:: WHAT TO WORK ON ::
The full set of lines below has to be duplicated exactly, with no picture kept.

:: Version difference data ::
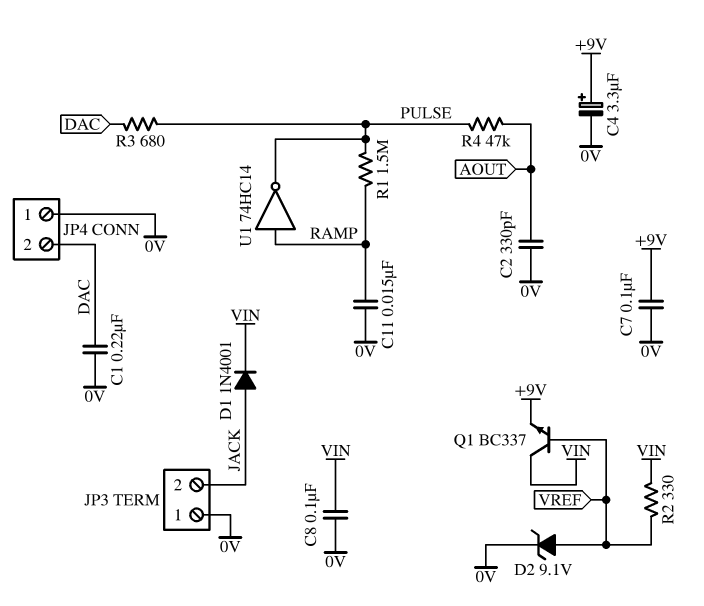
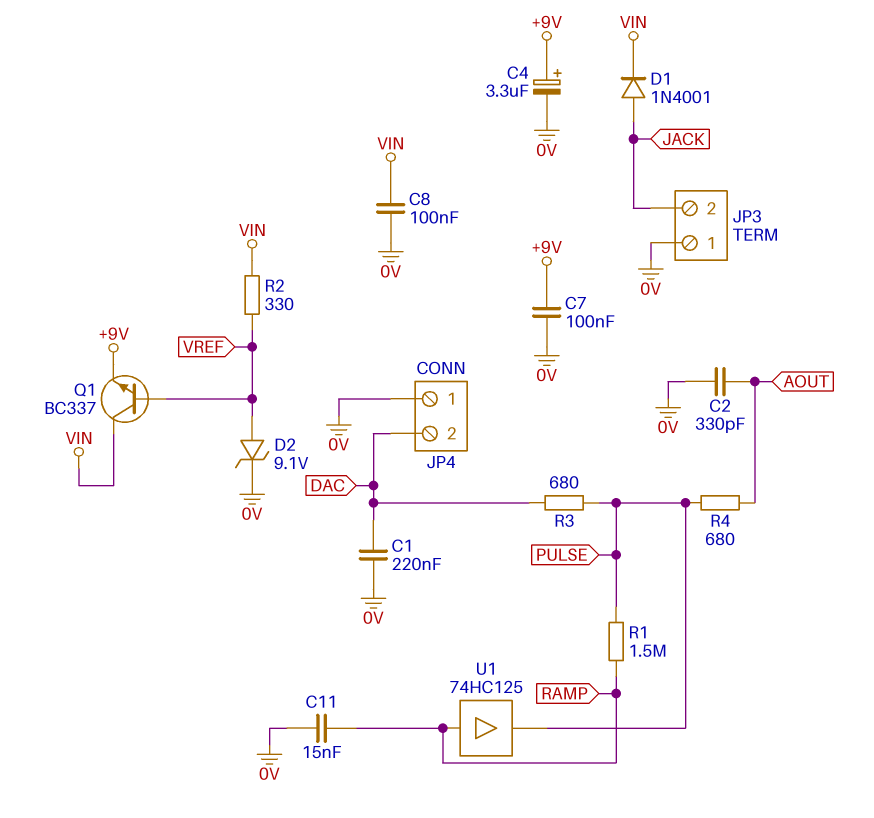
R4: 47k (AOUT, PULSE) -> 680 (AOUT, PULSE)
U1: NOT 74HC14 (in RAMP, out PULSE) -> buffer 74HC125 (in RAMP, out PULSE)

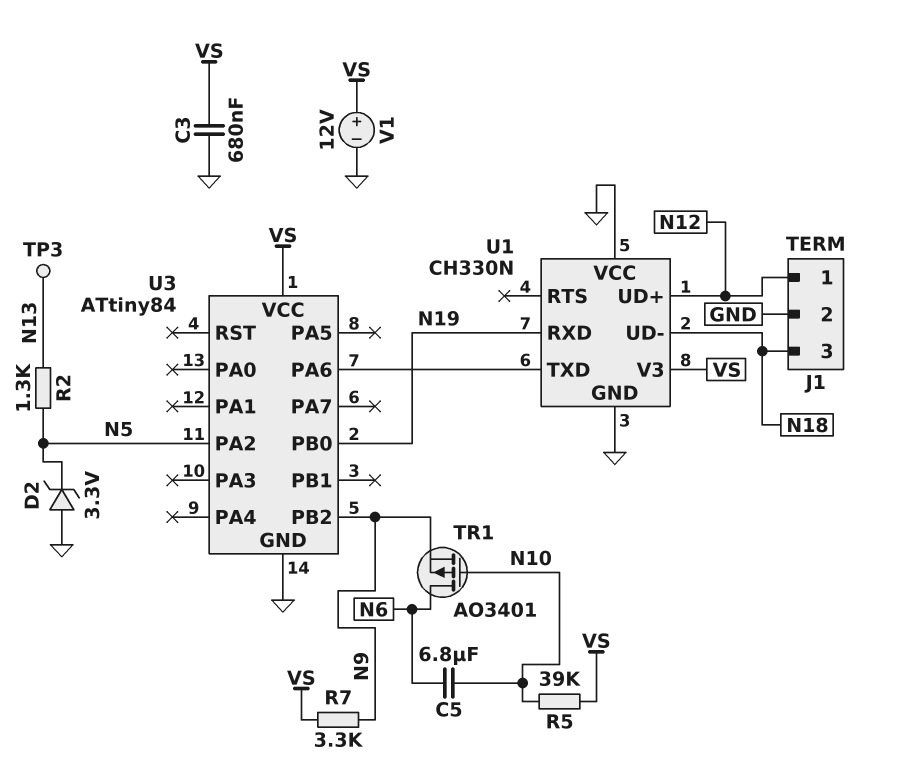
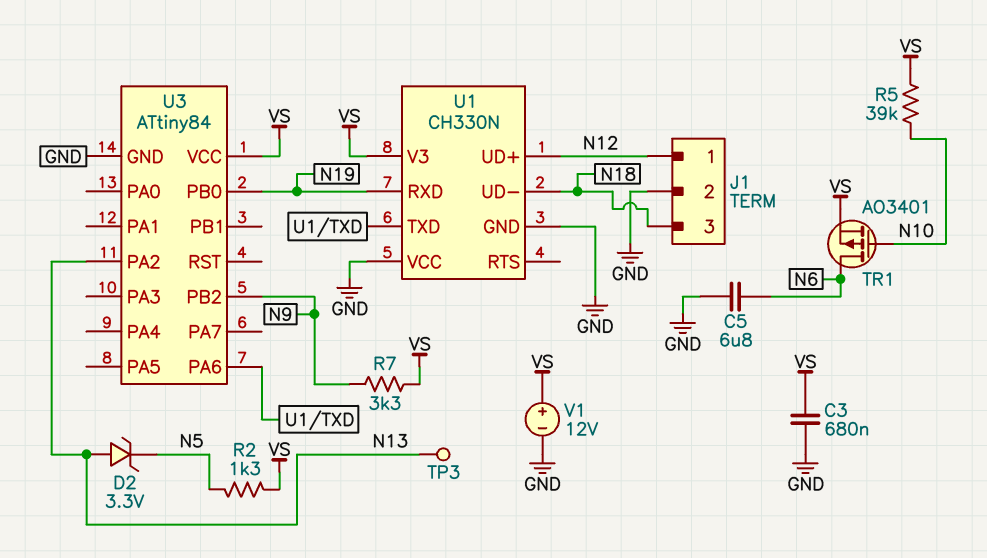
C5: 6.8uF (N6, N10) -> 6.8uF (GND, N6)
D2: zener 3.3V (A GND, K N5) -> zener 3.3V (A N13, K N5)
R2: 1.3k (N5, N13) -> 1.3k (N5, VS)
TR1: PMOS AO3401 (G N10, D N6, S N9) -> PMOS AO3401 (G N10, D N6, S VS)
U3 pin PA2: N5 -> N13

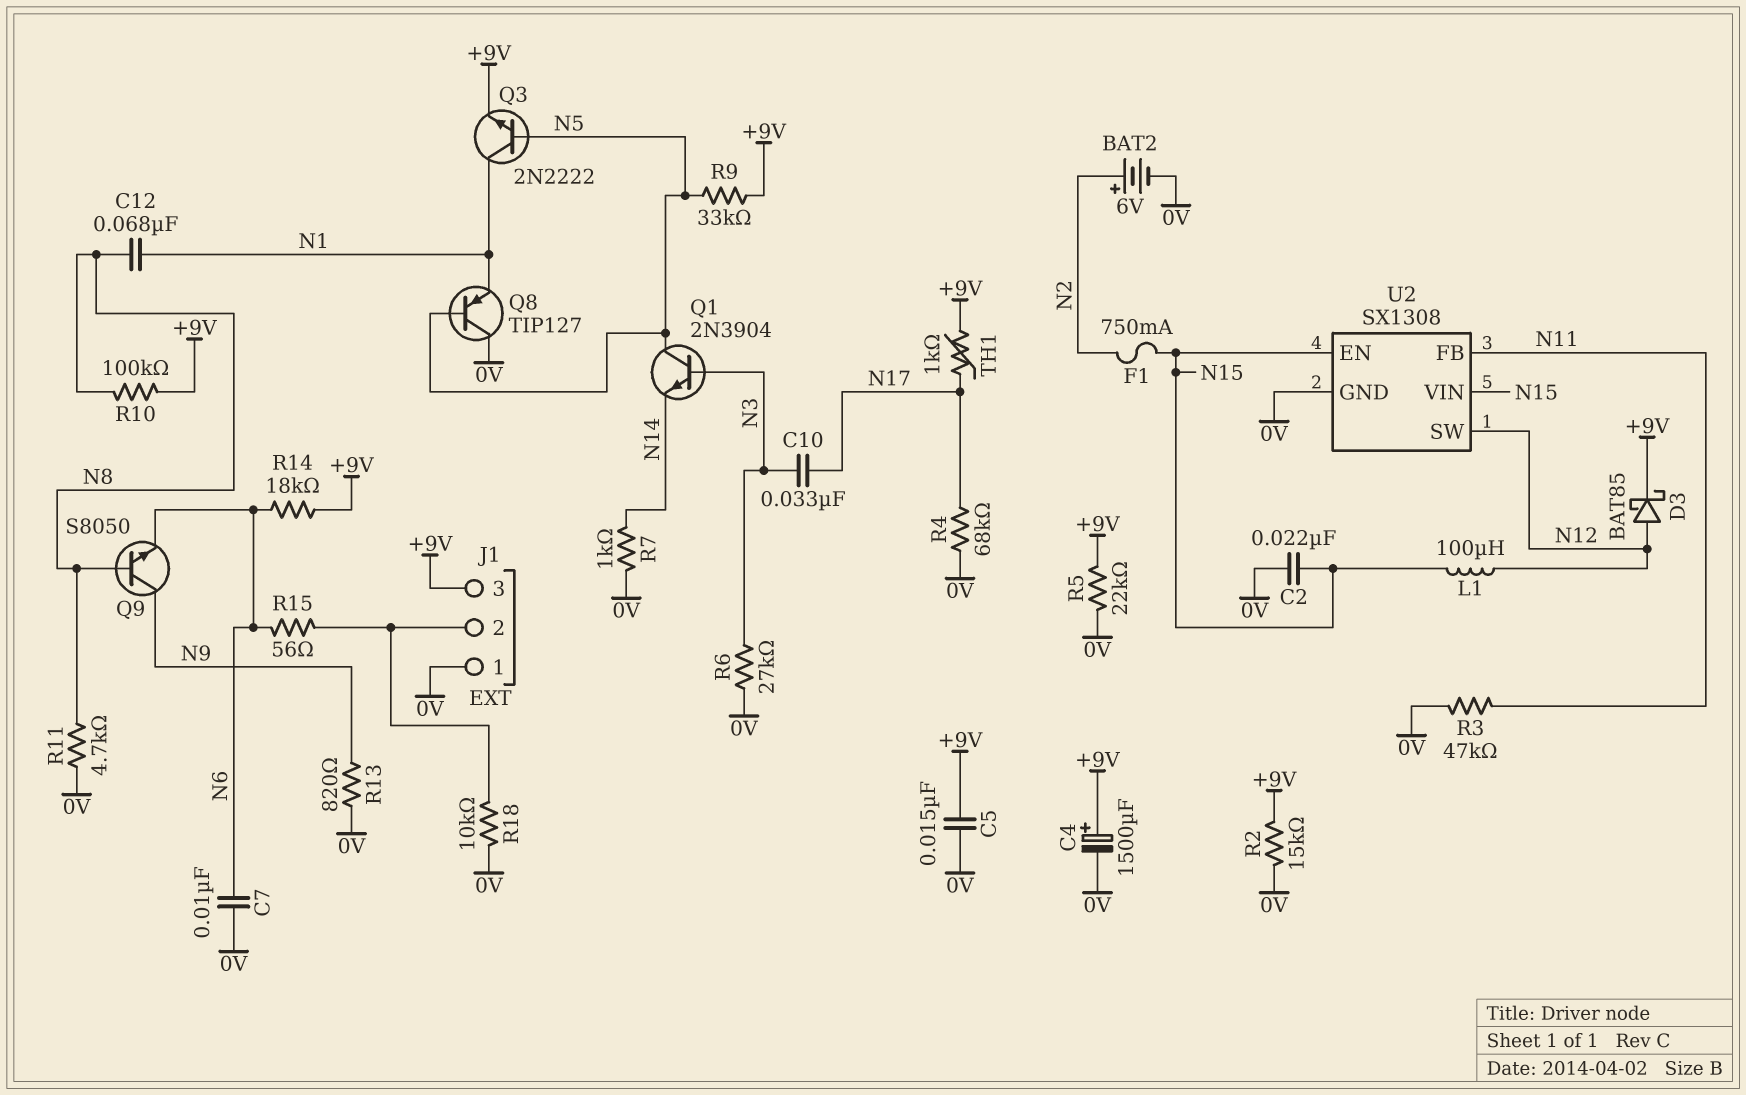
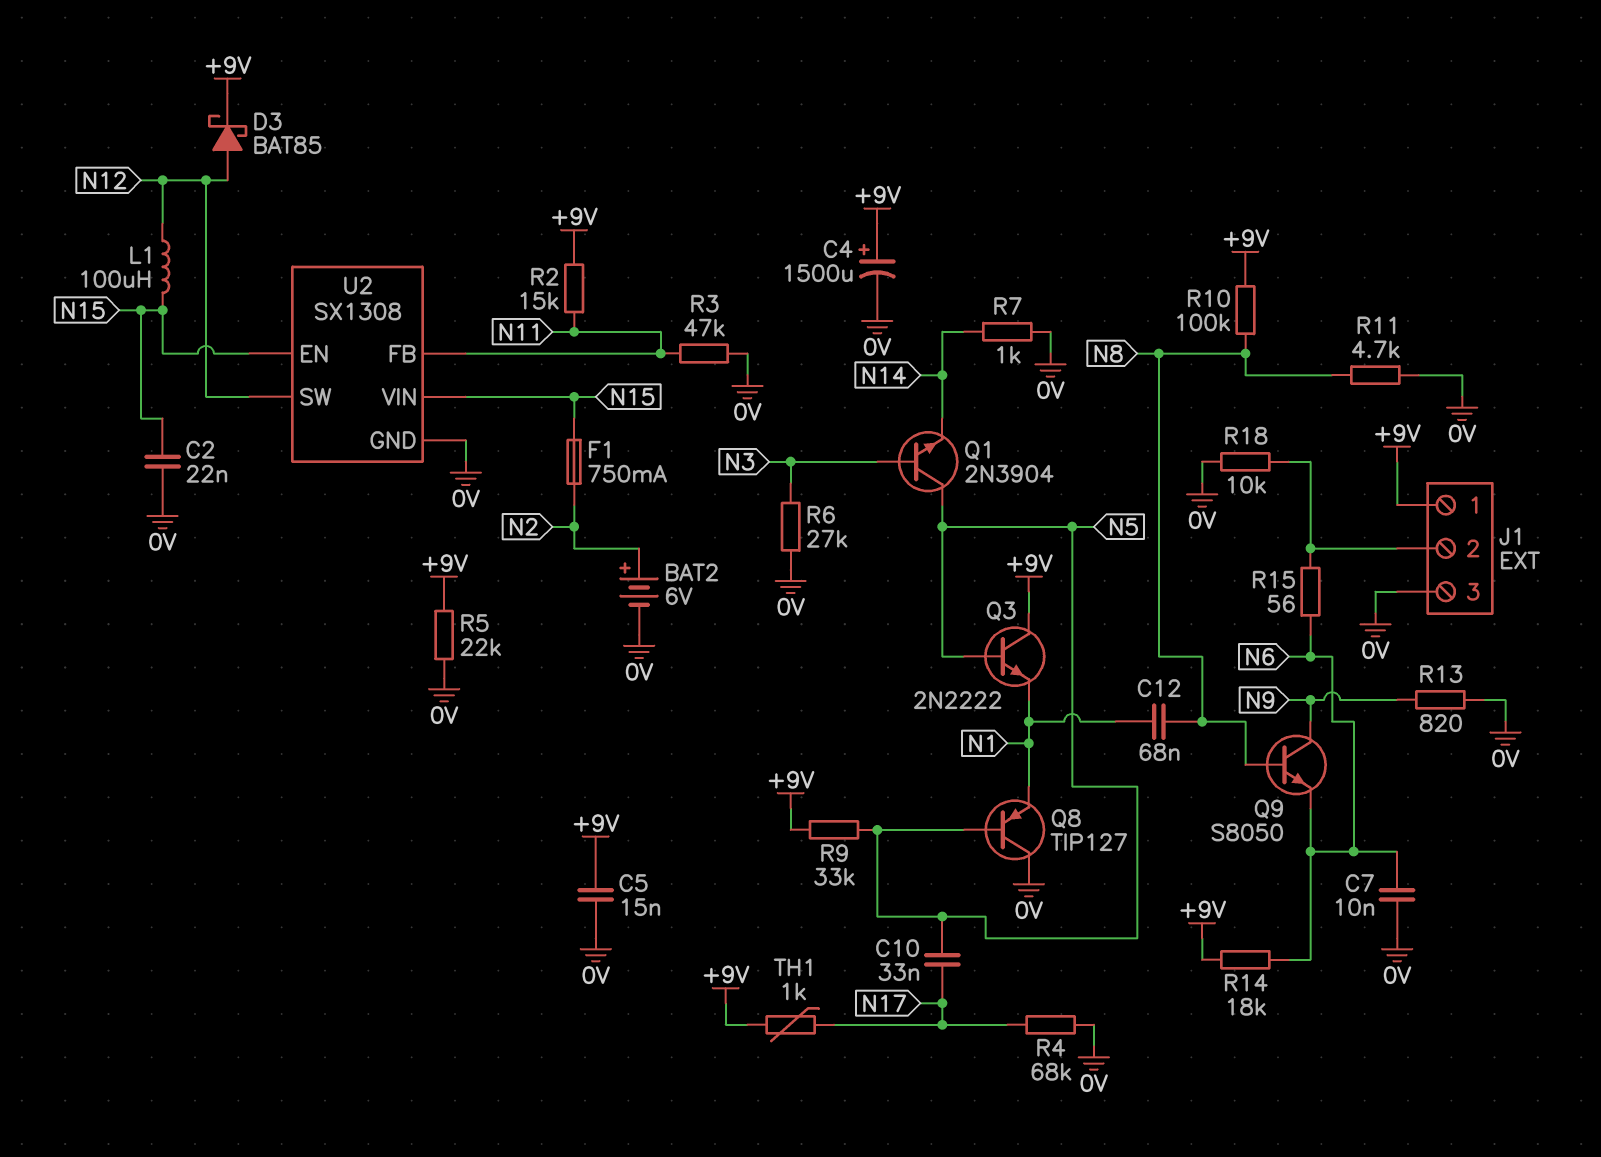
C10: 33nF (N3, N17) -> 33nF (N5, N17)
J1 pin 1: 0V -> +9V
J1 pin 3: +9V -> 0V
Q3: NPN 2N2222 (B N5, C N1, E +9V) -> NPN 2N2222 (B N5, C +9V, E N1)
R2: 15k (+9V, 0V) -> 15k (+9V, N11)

:: OUTPUT OF THE EXERCISE ::
R4: 47k (AOUT, PULSE) -> 680 (AOUT, PULSE)
U1: NOT 74HC14 (in RAMP, out PULSE) -> buffer 74HC125 (in RAMP, out PULSE)

C5: 6.8uF (N6, N10) -> 6.8uF (GND, N6)
D2: zener 3.3V (A GND, K N5) -> zener 3.3V (A N13, K N5)
R2: 1.3k (N5, N13) -> 1.3k (N5, VS)
TR1: PMOS AO3401 (G N10, D N6, S N9) -> PMOS AO3401 (G N10, D N6, S VS)
U3 pin PA2: N5 -> N13

C10: 33nF (N3, N17) -> 33nF (N5, N17)
J1 pin 1: 0V -> +9V
J1 pin 3: +9V -> 0V
Q3: NPN 2N2222 (B N5, C N1, E +9V) -> NPN 2N2222 (B N5, C +9V, E N1)
R2: 15k (+9V, 0V) -> 15k (+9V, N11)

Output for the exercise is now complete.